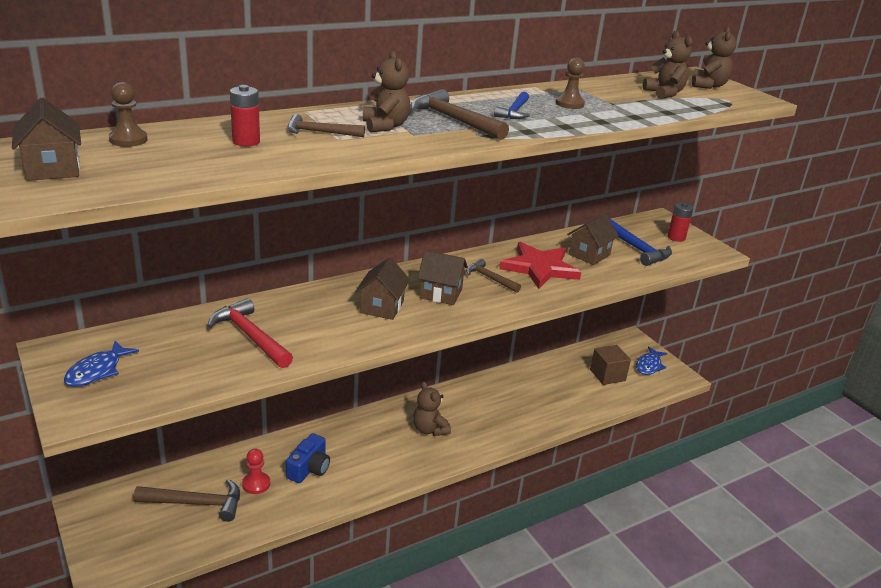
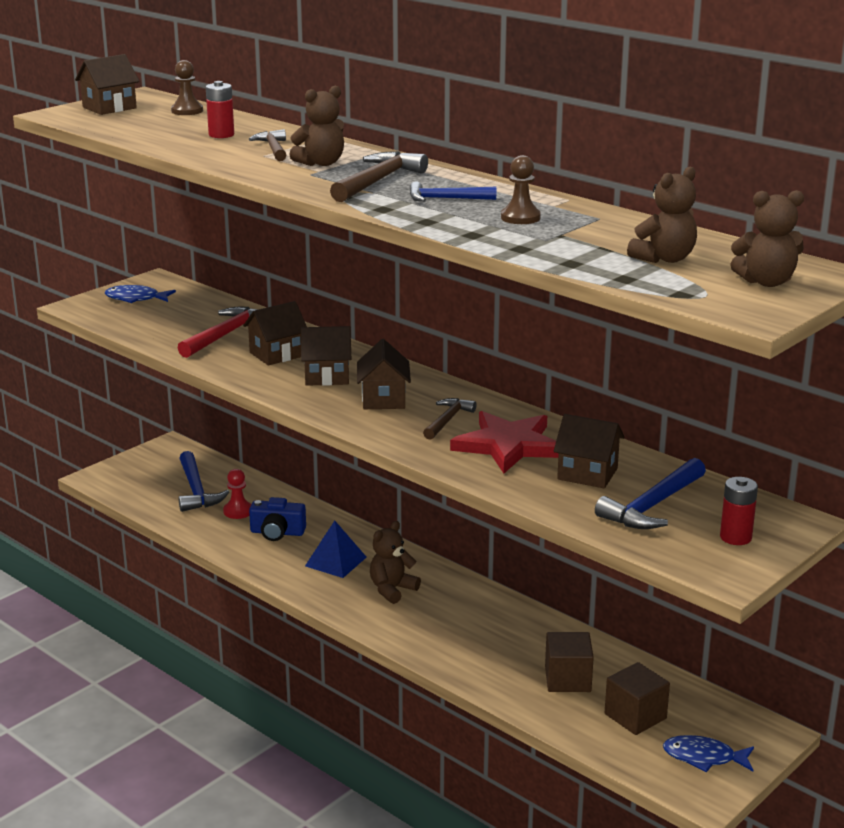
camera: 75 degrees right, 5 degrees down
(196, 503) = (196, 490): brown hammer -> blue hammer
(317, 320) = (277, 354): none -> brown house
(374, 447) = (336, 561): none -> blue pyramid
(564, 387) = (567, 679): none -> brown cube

::::::::::

▶ _TASK BRIEF_:
In the listing, find all lines with the string "brown" and copy them.

▶ _REPLY_:
(196, 503) = (196, 490): brown hammer -> blue hammer
(317, 320) = (277, 354): none -> brown house
(564, 387) = (567, 679): none -> brown cube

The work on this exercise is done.